**HOW TO COMPLETE THIS TASK**
The entries below contain a line with "J4 pin 1: DGND -> VA" and a line with "U1 pin in+: NET25 -> NET27". Retype exactly everything from the first down to the second, both included, and nothing else.

**EXERCISE INPUTS**
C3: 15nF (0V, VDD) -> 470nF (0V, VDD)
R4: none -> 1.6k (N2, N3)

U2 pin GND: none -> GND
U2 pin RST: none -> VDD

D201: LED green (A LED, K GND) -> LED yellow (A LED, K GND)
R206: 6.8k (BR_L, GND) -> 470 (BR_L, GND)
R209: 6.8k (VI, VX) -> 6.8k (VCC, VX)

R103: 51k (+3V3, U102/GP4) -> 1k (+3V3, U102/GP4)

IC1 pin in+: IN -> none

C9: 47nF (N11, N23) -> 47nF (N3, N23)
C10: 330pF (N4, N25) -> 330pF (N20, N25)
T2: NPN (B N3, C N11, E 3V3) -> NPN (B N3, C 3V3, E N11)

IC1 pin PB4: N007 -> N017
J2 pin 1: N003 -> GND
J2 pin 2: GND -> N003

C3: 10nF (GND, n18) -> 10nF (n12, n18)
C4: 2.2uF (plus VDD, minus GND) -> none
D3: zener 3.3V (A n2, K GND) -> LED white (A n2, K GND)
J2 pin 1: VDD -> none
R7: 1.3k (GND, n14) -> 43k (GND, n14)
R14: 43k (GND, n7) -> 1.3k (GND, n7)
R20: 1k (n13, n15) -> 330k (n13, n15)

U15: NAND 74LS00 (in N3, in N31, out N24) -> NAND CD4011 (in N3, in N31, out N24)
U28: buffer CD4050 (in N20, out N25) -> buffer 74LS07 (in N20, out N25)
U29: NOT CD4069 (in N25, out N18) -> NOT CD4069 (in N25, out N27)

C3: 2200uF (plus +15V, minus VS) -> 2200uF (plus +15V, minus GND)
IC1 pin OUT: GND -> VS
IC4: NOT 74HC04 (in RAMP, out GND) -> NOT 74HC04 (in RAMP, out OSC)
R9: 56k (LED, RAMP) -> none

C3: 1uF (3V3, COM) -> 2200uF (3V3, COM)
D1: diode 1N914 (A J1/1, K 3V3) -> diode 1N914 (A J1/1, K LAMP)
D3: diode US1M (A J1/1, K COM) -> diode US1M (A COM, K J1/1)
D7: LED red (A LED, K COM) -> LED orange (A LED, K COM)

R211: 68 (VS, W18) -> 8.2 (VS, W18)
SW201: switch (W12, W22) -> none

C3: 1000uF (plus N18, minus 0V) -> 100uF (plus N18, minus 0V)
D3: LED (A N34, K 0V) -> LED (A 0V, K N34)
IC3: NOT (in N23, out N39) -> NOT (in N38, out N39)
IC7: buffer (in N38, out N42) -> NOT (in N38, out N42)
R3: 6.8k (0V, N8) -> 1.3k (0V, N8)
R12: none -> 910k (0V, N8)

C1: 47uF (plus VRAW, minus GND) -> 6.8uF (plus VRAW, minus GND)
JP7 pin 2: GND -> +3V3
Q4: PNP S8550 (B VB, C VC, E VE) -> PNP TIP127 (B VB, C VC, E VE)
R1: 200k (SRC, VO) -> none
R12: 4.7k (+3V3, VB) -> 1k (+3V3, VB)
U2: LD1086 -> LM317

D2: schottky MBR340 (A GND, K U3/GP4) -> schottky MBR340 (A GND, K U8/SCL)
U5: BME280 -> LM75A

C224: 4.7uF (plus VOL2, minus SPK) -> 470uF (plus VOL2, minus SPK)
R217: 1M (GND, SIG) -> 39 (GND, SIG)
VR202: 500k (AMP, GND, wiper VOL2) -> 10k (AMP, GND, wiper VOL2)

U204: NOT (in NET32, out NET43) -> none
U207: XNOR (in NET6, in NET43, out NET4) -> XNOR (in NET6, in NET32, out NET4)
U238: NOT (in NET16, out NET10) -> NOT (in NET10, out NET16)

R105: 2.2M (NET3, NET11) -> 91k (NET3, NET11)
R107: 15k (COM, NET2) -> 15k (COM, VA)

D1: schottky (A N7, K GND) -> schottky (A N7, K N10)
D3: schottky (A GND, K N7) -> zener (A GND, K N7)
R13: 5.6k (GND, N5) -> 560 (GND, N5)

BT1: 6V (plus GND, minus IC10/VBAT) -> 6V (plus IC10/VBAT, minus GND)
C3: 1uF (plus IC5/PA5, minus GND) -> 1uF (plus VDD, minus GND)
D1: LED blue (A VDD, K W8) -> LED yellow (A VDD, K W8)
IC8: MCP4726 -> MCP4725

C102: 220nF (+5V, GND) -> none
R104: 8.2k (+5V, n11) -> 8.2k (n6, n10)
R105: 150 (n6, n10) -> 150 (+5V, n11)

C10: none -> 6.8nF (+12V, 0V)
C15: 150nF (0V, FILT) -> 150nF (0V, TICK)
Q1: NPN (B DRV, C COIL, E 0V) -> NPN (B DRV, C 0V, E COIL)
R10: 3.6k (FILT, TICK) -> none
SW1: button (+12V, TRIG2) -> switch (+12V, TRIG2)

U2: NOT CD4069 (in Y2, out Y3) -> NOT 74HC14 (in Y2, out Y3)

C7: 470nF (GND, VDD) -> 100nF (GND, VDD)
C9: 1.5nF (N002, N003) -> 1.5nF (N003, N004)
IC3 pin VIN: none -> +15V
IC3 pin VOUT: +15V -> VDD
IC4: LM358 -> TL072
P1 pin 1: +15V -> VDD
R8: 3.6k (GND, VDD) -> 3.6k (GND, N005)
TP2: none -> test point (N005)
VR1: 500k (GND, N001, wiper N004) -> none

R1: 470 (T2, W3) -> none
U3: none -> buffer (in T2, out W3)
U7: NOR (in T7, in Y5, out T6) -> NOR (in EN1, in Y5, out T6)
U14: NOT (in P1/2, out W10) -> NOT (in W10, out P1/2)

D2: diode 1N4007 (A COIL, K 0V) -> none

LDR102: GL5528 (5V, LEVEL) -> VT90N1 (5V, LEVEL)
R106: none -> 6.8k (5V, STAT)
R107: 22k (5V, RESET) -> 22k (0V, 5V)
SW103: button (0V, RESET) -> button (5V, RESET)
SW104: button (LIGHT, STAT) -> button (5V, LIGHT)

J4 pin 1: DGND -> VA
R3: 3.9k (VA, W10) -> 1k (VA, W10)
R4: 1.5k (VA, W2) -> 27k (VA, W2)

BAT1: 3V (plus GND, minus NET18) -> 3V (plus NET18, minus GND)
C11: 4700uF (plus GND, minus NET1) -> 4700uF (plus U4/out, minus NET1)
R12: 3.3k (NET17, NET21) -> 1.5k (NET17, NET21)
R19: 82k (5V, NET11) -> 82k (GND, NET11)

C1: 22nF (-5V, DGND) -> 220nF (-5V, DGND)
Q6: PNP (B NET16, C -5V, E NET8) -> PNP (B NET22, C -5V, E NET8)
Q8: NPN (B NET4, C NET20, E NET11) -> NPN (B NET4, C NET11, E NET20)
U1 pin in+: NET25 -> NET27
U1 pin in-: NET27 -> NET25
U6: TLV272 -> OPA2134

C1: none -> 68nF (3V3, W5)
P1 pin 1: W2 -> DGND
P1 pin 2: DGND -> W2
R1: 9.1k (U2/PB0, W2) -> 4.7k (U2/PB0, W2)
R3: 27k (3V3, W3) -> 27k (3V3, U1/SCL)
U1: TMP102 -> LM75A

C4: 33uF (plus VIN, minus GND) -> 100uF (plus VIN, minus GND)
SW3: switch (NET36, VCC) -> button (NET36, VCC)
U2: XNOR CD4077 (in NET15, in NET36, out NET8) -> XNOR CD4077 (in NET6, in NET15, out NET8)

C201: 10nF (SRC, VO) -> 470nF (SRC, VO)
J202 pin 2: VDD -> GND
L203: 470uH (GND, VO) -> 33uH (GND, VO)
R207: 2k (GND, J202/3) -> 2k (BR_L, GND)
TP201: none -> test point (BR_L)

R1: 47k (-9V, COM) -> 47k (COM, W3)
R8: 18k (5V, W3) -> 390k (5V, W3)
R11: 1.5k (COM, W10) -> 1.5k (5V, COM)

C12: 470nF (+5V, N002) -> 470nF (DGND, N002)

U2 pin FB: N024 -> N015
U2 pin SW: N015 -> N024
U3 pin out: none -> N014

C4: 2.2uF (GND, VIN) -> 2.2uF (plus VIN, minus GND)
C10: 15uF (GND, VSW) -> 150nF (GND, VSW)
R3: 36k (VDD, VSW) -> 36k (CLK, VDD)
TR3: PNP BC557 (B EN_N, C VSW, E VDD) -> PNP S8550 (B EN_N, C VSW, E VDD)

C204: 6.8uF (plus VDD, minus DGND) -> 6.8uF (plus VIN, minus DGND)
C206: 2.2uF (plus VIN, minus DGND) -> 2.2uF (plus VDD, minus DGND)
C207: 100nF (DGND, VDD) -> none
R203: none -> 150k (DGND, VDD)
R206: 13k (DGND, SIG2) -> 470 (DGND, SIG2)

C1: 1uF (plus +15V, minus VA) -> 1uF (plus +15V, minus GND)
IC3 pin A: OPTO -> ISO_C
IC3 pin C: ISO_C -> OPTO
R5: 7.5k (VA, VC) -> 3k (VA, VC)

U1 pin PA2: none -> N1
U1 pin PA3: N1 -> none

**TASK SOLUTION**
J4 pin 1: DGND -> VA
R3: 3.9k (VA, W10) -> 1k (VA, W10)
R4: 1.5k (VA, W2) -> 27k (VA, W2)

BAT1: 3V (plus GND, minus NET18) -> 3V (plus NET18, minus GND)
C11: 4700uF (plus GND, minus NET1) -> 4700uF (plus U4/out, minus NET1)
R12: 3.3k (NET17, NET21) -> 1.5k (NET17, NET21)
R19: 82k (5V, NET11) -> 82k (GND, NET11)

C1: 22nF (-5V, DGND) -> 220nF (-5V, DGND)
Q6: PNP (B NET16, C -5V, E NET8) -> PNP (B NET22, C -5V, E NET8)
Q8: NPN (B NET4, C NET20, E NET11) -> NPN (B NET4, C NET11, E NET20)
U1 pin in+: NET25 -> NET27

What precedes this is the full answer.